• [Work instructions] Exactly as they stand, copy the lines from the one containing "grey fork: 4 -> 3" to the final line of the data; leave out the pictures.

■ ■ ■ ■

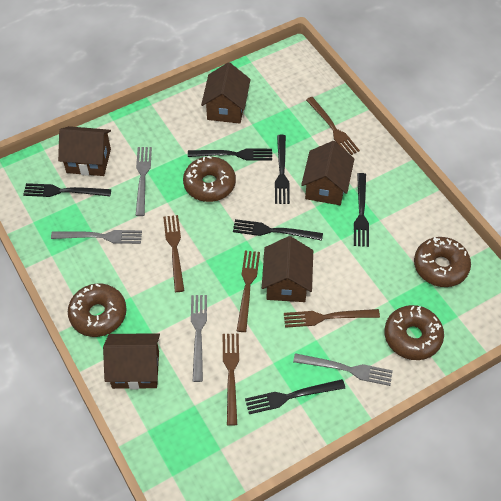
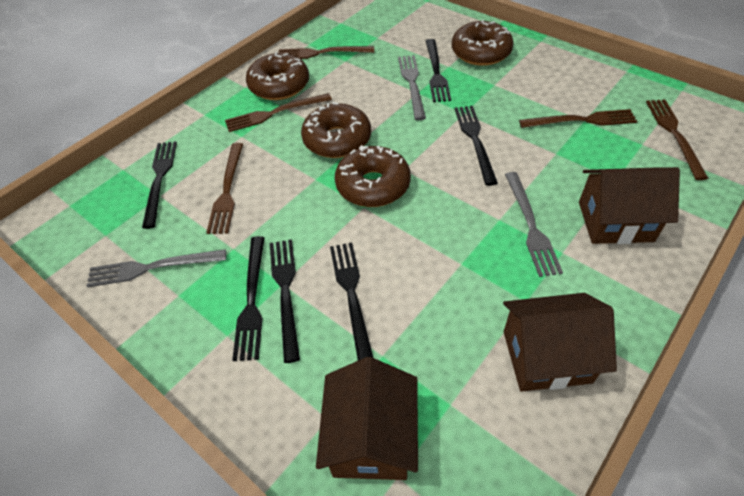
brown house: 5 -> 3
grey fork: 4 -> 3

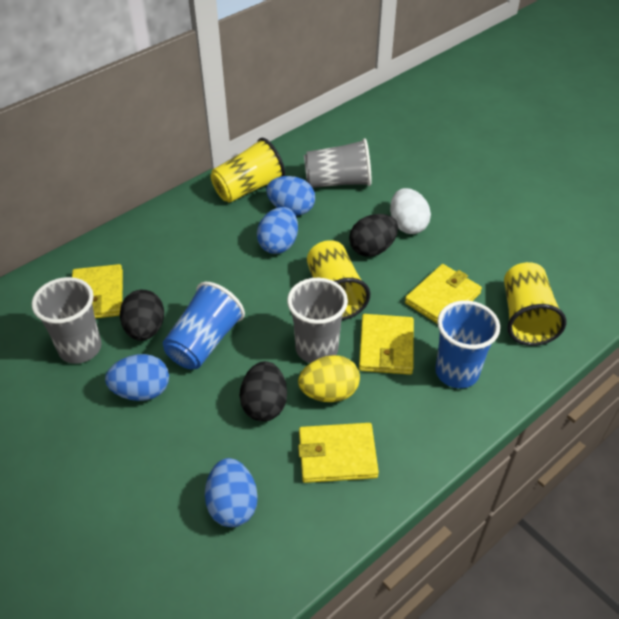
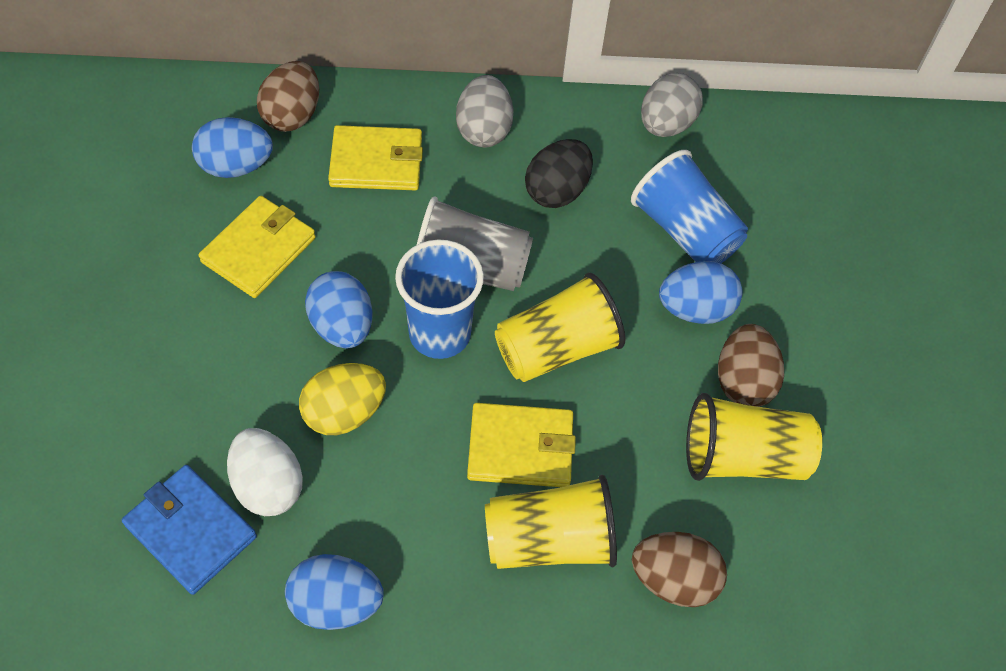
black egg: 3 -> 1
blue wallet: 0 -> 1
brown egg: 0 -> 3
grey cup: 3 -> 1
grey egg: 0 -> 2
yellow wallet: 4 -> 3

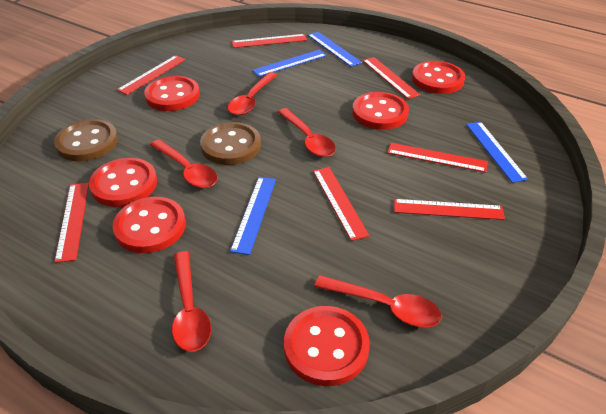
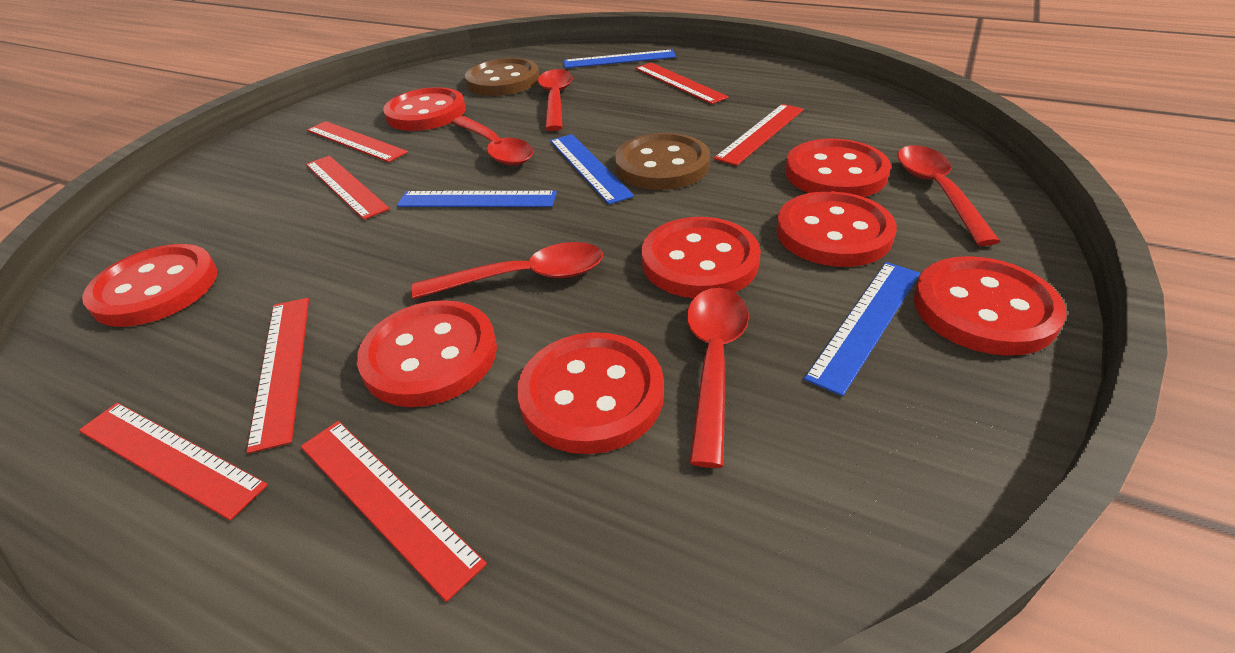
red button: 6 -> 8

■ ■ ■ ■

• [Reply]
grey fork: 4 -> 3

black egg: 3 -> 1
blue wallet: 0 -> 1
brown egg: 0 -> 3
grey cup: 3 -> 1
grey egg: 0 -> 2
yellow wallet: 4 -> 3

red button: 6 -> 8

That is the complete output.